The records below are to be set down again exactly, with the pictures left out.

* _PROVIDED MATERIAL_:
^^^^^^^^^^^^^^^^

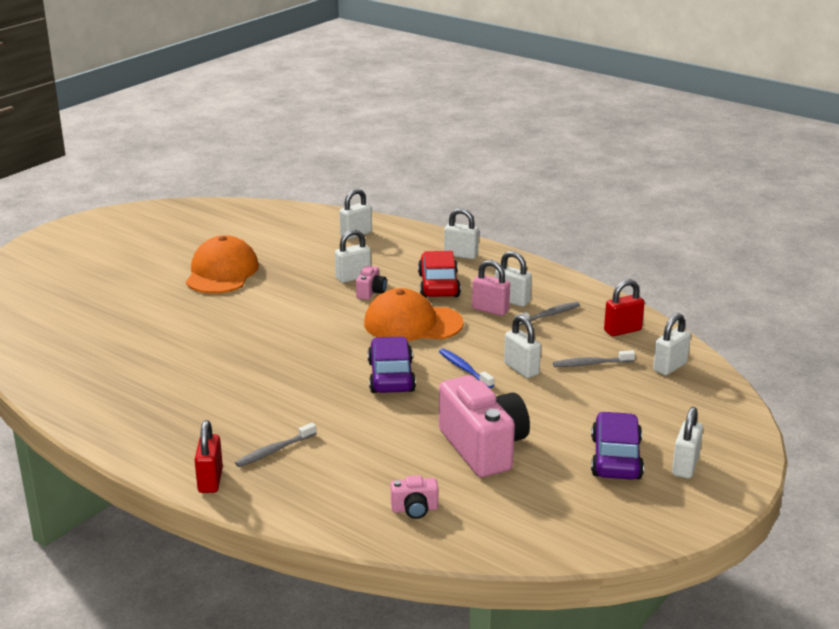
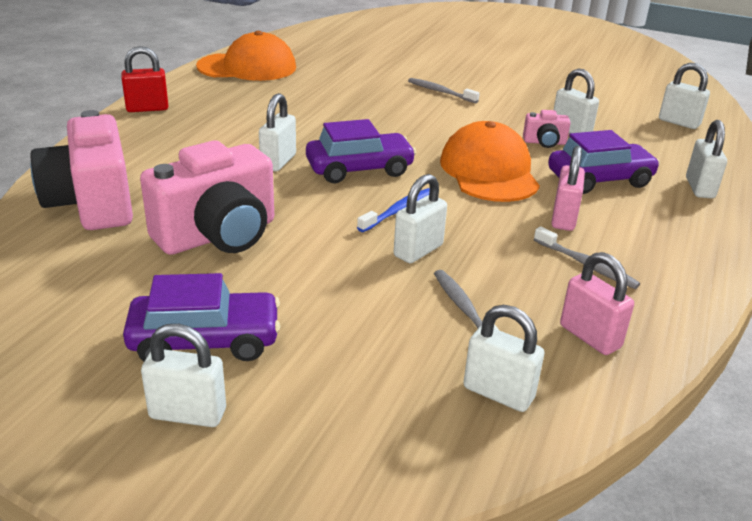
camera: 75 degrees right, 5 degrees up
orange cap [186,235,259,294] -> orange cap moved to [196,31,296,81]
grey toothbrush [235,423,317,467] -> grey toothbrush moved to [408,78,480,103]
pink camera [391,475,438,519] -> pink camera [31,110,133,230], size x2.25
red car [418,251,461,298] -> purple car [548,130,660,194]
white padlock [495,251,532,307] -> white padlock moved to [259,93,296,171]
red padlock [604,280,645,336] -> pink padlock [560,252,634,355]

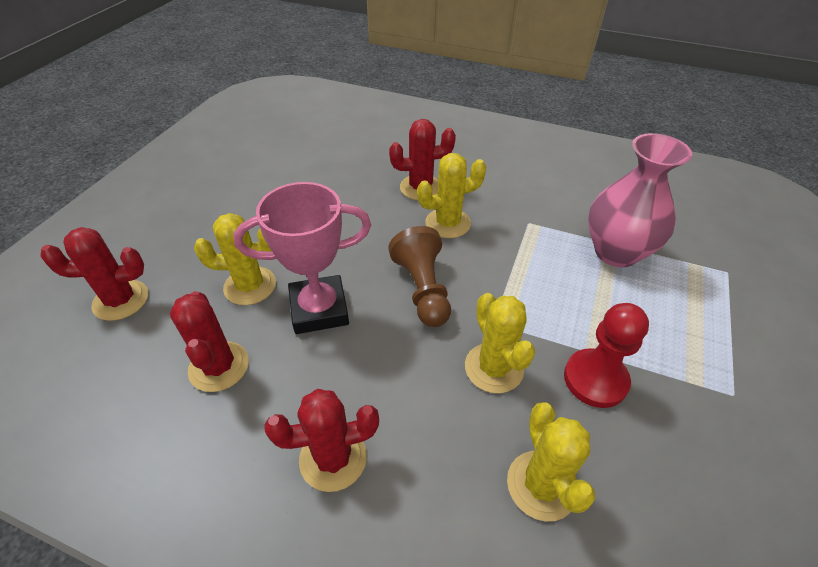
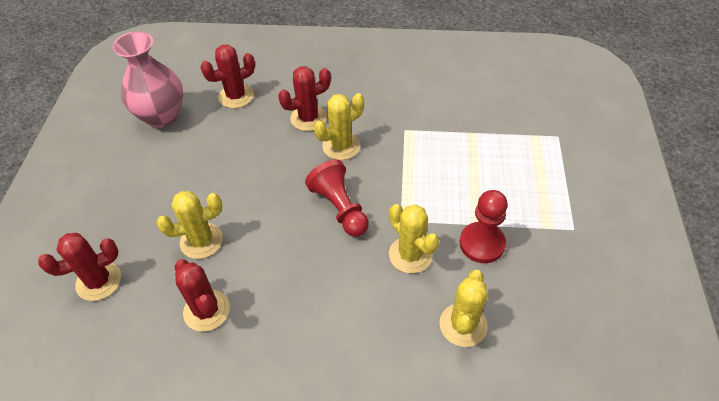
camera: 15 degrees left, 5 degrees up
pink trophy [233,182,371,334] -> none
red cactus [264,389,379,492] -> red cactus moved to [200,44,255,108]
brown pawn [388,226,451,327] -> red pawn [305,159,369,237]
yellow cactus [507,402,596,521] -> yellow cactus turned 45 degrees clockwise [439,270,488,347]
pink vase [588,133,692,267] -> pink vase moved to [112,31,183,128]

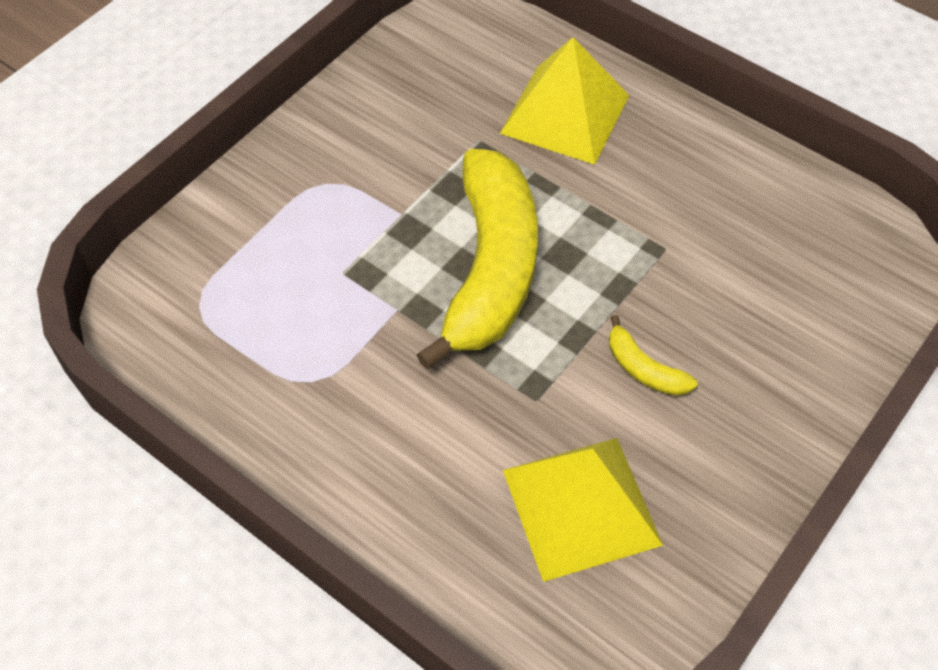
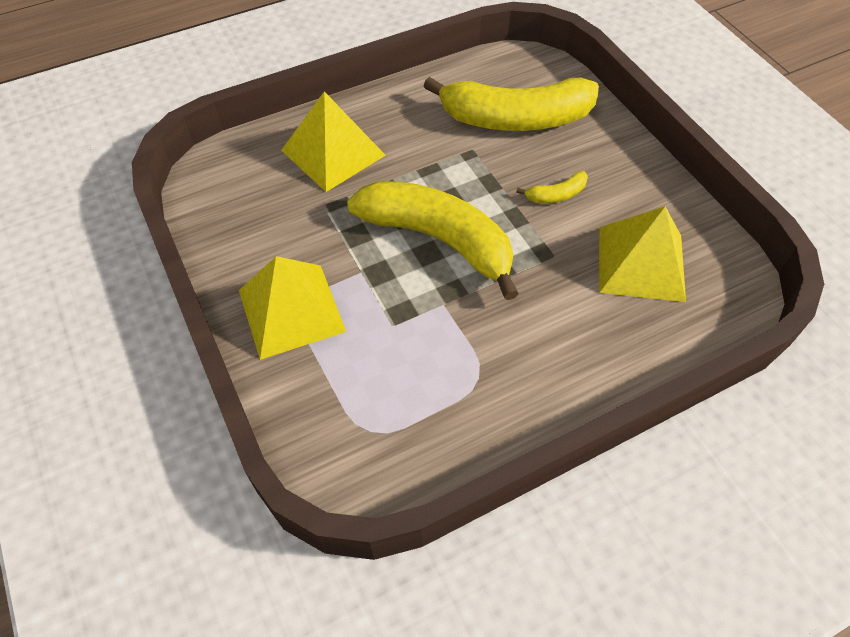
camera: 65 degrees left, 0 degrees up
none -> yellow pyramid [239,256,346,360]
none -> yellow banana [424,77,599,131]

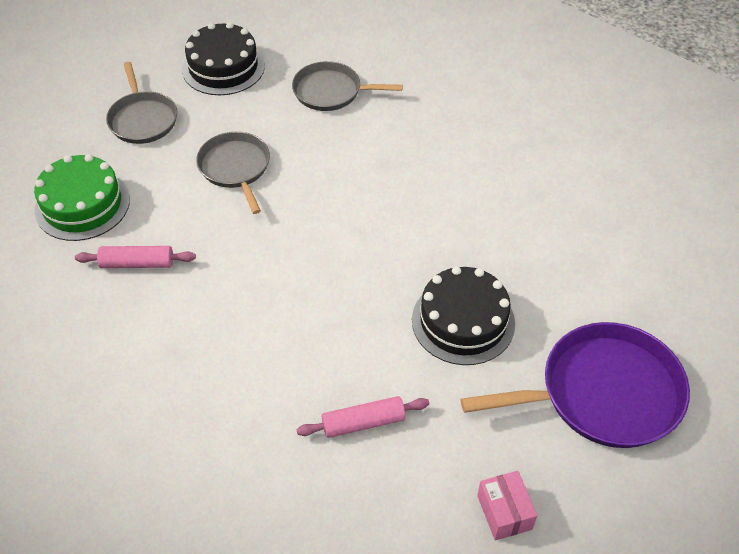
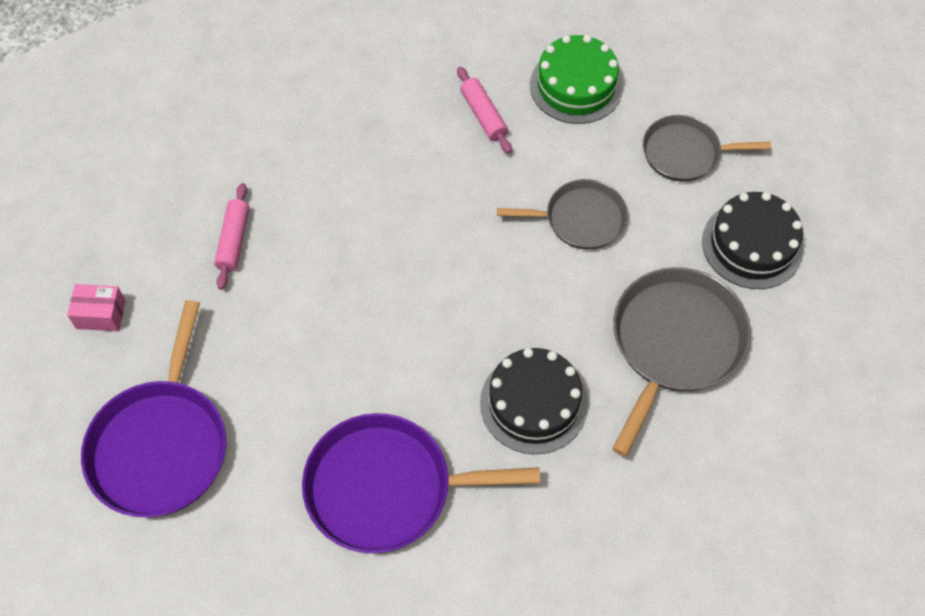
camera: 110 degrees right, 10 degrees up
pink rolling pin [75,246,196,268] -> pink rolling pin turned 45 degrees counterclockwise [457,67,512,154]
grey pan [292,61,403,111] -> grey pan [612,267,751,457], size x1.60
black cake [412,266,515,365] -> black cake moved to [480,348,588,454]
none -> purple pan [302,413,540,553]

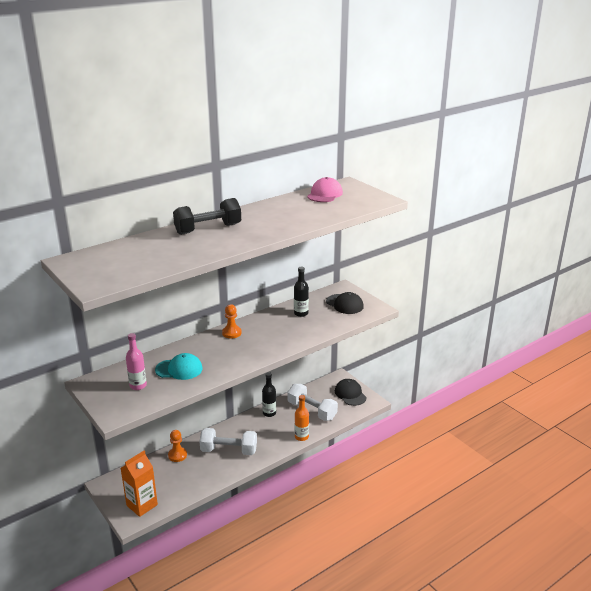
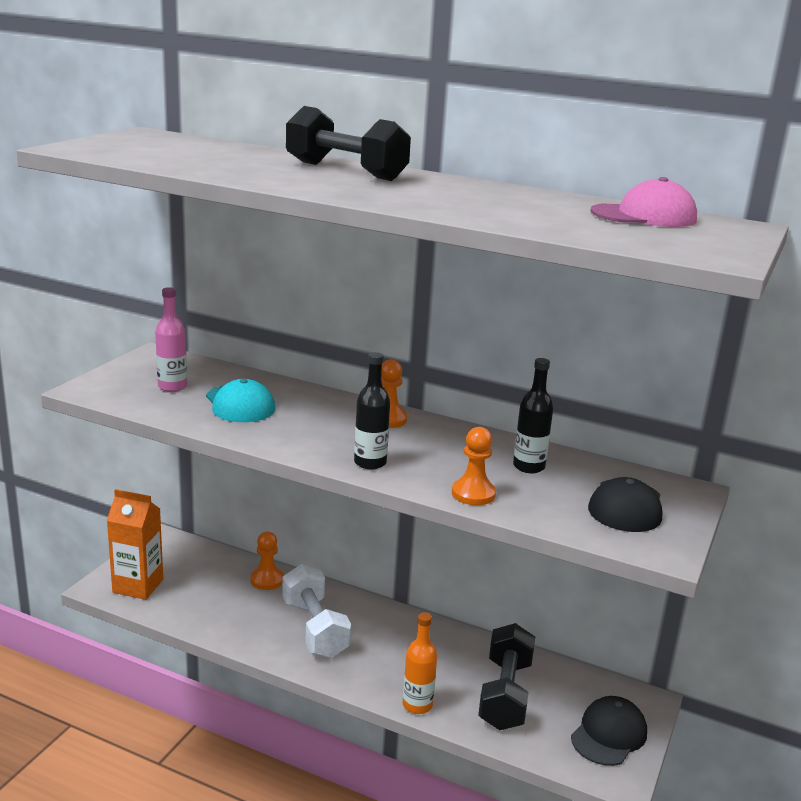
camera: 60 degrees right, 5 degrees down
black bottle [262,372,276,417] -> black bottle moved to [354,352,390,469]
white dumbbell [288,384,338,421] -> black dumbbell [478,623,535,730]
none -> orange pawn [452,427,496,505]

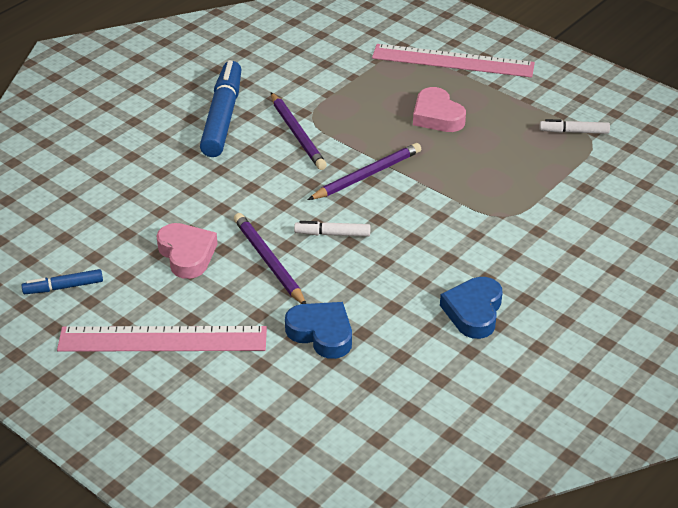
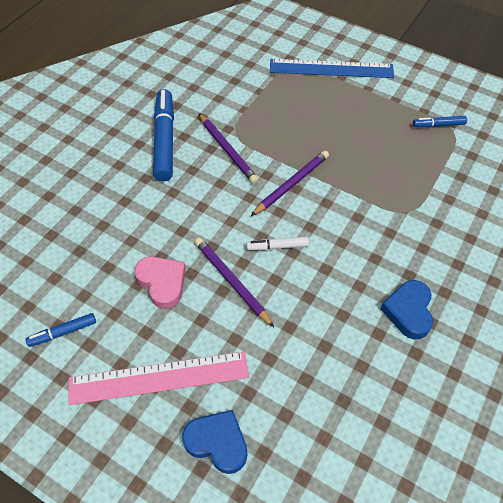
camera: 10 degrees left, 15 degrees up
blue heart [285,302,352,359] -> blue heart moved to [182,410,247,474]
pink ruler [372,44,535,78] -> blue ruler [270,59,394,78]
pink heart [413,87,466,132] -> none
white marker [539,119,610,134] -> blue marker [413,116,467,127]

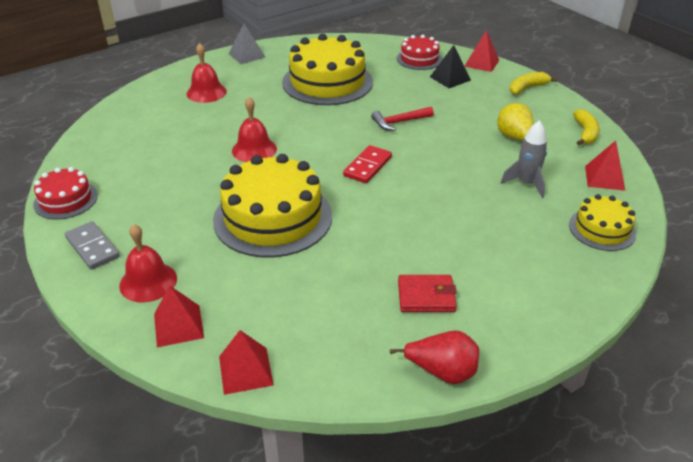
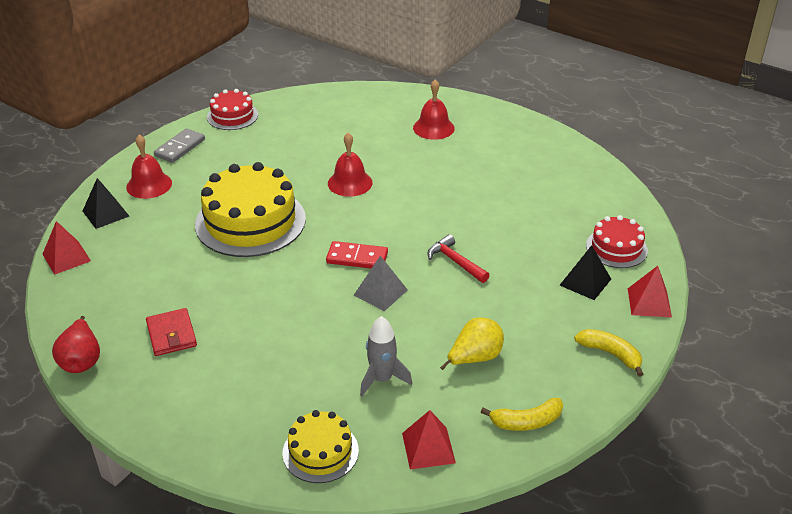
camera: 70 degrees right, 0 degrees up
red pyramid [154,285,204,347] -> black pyramid [83,178,129,229]
grey pyramid [229,23,266,64] -> grey pyramid moved to [354,256,408,311]
yellow cake [282,34,373,105] -> none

^^^^^^^^^^^^^^^^

* _OUTPUT OF THE TASK_:
camera: 75 degrees right, 5 degrees up
orange cap [186,235,259,294] -> orange cap moved to [196,31,296,81]
grey toothbrush [235,423,317,467] -> grey toothbrush moved to [408,78,480,103]
pink camera [391,475,438,519] -> pink camera [31,110,133,230], size x2.25
red car [418,251,461,298] -> purple car [548,130,660,194]
white padlock [495,251,532,307] -> white padlock moved to [259,93,296,171]
red padlock [604,280,645,336] -> pink padlock [560,252,634,355]

camera: 15 degrees left, 5 degrees up
pink trophy [233,182,371,334] -> none
red cactus [264,389,379,492] -> red cactus moved to [200,44,255,108]
brown pawn [388,226,451,327] -> red pawn [305,159,369,237]
yellow cactus [507,402,596,521] -> yellow cactus turned 45 degrees clockwise [439,270,488,347]
pink vase [588,133,692,267] -> pink vase moved to [112,31,183,128]

camera: 65 degrees left, 0 degrees up
none -> yellow pyramid [239,256,346,360]
none -> yellow banana [424,77,599,131]

camera: 110 degrees right, 10 degrees up
pink rolling pin [75,246,196,268] -> pink rolling pin turned 45 degrees counterclockwise [457,67,512,154]
grey pan [292,61,403,111] -> grey pan [612,267,751,457], size x1.60
black cake [412,266,515,365] -> black cake moved to [480,348,588,454]
none -> purple pan [302,413,540,553]

camera: 60 degrees right, 5 degrees down
black bottle [262,372,276,417] -> black bottle moved to [354,352,390,469]
white dumbbell [288,384,338,421] -> black dumbbell [478,623,535,730]
none -> orange pawn [452,427,496,505]

camera: 10 degrees left, 15 degrees up
blue heart [285,302,352,359] -> blue heart moved to [182,410,247,474]
pink ruler [372,44,535,78] -> blue ruler [270,59,394,78]
pink heart [413,87,466,132] -> none
white marker [539,119,610,134] -> blue marker [413,116,467,127]

camera: 70 degrees right, 0 degrees up
red pyramid [154,285,204,347] -> black pyramid [83,178,129,229]
grey pyramid [229,23,266,64] -> grey pyramid moved to [354,256,408,311]
yellow cake [282,34,373,105] -> none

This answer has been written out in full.